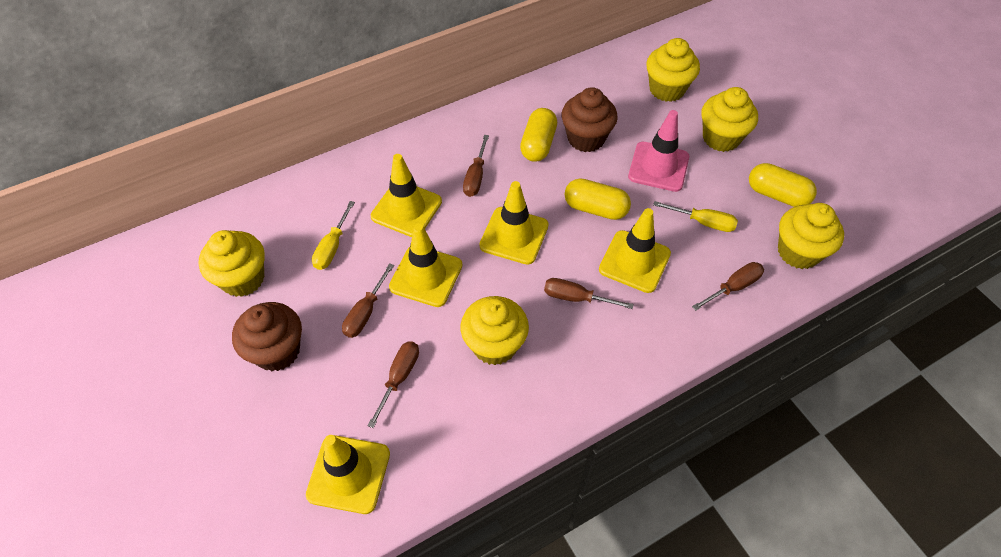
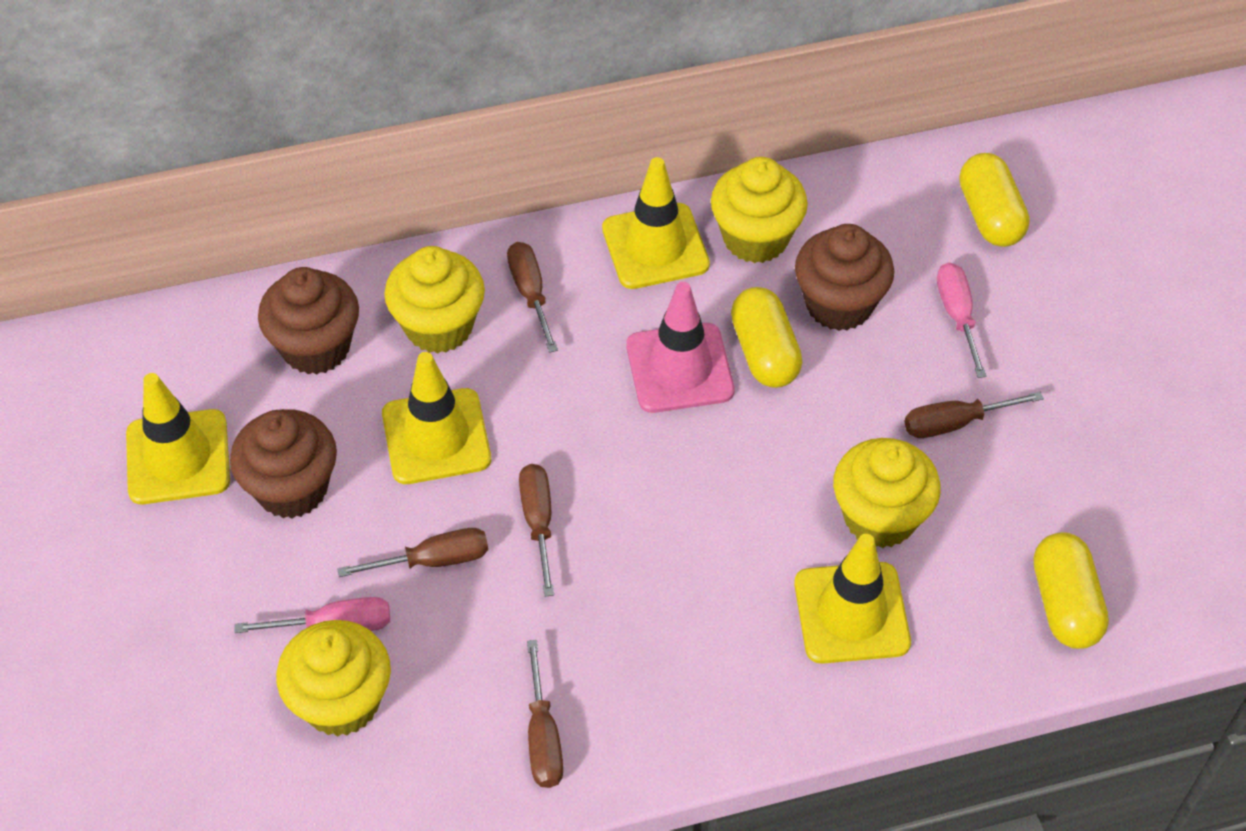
brown cupcake: 2 -> 3
pink screwdriver: 0 -> 2
yellow cupcake: 5 -> 4
yellow screwdriver: 2 -> 0
yellow traffic cone: 5 -> 4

- - - -

What to work on:
Tail of the listing, starting at the line with "pink screwdriver: 0 -> 2" and ending at the last line: output it exactly and add nothing.

Response to the task:
pink screwdriver: 0 -> 2
yellow cupcake: 5 -> 4
yellow screwdriver: 2 -> 0
yellow traffic cone: 5 -> 4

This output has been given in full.